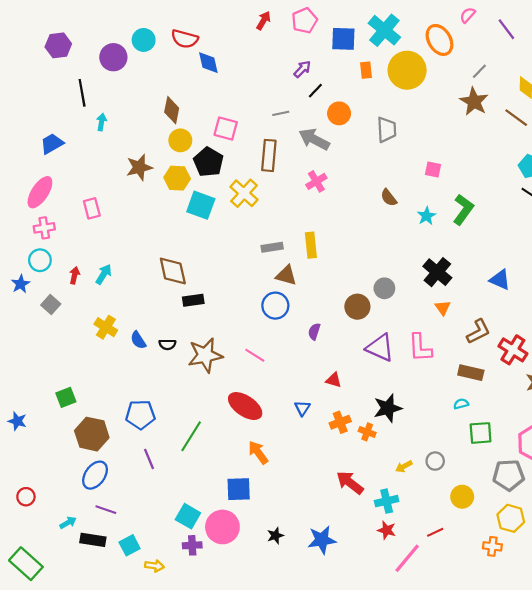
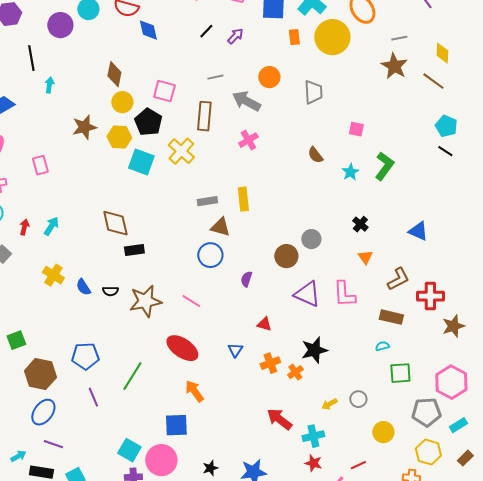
gray line: (479, 71) -> (399, 38), turned 35
black line: (315, 91) -> (206, 31), moved
black cross: (437, 272) -> (360, 224), size x0.6
red cross: (513, 350) -> (430, 296), turned -32
orange cross: (367, 432) -> (295, 372), turned 35

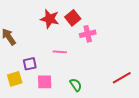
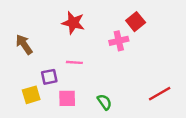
red square: (73, 18) -> (136, 22), moved
pink line: (60, 52) -> (74, 62), moved

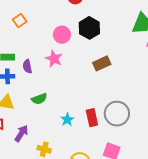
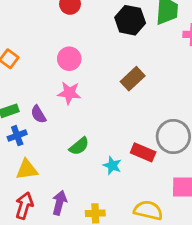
black hexagon: (89, 28) -> (130, 20), moved
green semicircle: (39, 99) -> (79, 146), moved
red rectangle: (92, 118) -> (143, 152), turned -36

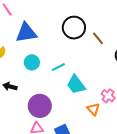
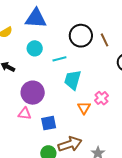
black circle: (74, 28) -> (81, 36), moved
cyan trapezoid: (76, 85) -> (73, 80), turned 40

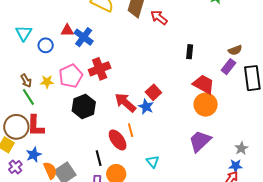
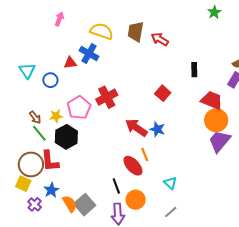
blue cross: (84, 37) -> (89, 53), moved
red square: (153, 92) -> (163, 93), moved
black hexagon: (84, 106) -> (66, 137), moved
purple trapezoid: (200, 141) -> (220, 141), moved

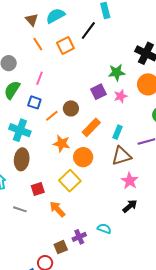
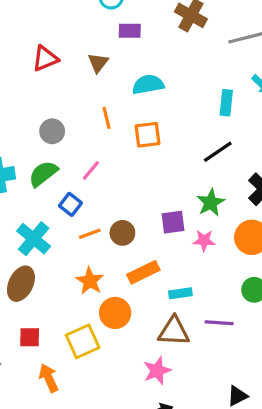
brown triangle: (32, 20) -> (98, 63), moved
black line: (88, 31) -> (218, 152), moved
green star: (117, 72) -> (211, 203), turned 30
cyan rectangle: (117, 132) -> (180, 293), turned 40
pink star: (130, 181) -> (157, 371), moved

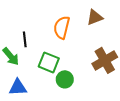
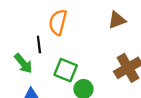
orange semicircle: (62, 27) -> (58, 22), moved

* **EXERCISE**:
Could you retype all the entries exactly, skipping the pictures?

* **RESPONSE FOR THIS EXERCISE**:
gray line: (479, 71) -> (399, 38), turned 35
black line: (315, 91) -> (206, 31), moved
black cross: (437, 272) -> (360, 224), size x0.6
red cross: (513, 350) -> (430, 296), turned -32
orange cross: (367, 432) -> (295, 372), turned 35

red square: (73, 18) -> (136, 22), moved
pink line: (60, 52) -> (74, 62), moved

black hexagon: (89, 28) -> (130, 20), moved
green semicircle: (39, 99) -> (79, 146), moved
red rectangle: (92, 118) -> (143, 152), turned -36

black circle: (74, 28) -> (81, 36), moved
cyan trapezoid: (76, 85) -> (73, 80), turned 40

blue cross: (84, 37) -> (89, 53), moved
red square: (153, 92) -> (163, 93), moved
black hexagon: (84, 106) -> (66, 137), moved
purple trapezoid: (200, 141) -> (220, 141), moved

brown triangle: (32, 20) -> (98, 63), moved
black line: (88, 31) -> (218, 152), moved
green star: (117, 72) -> (211, 203), turned 30
cyan rectangle: (117, 132) -> (180, 293), turned 40
pink star: (130, 181) -> (157, 371), moved

orange semicircle: (62, 27) -> (58, 22), moved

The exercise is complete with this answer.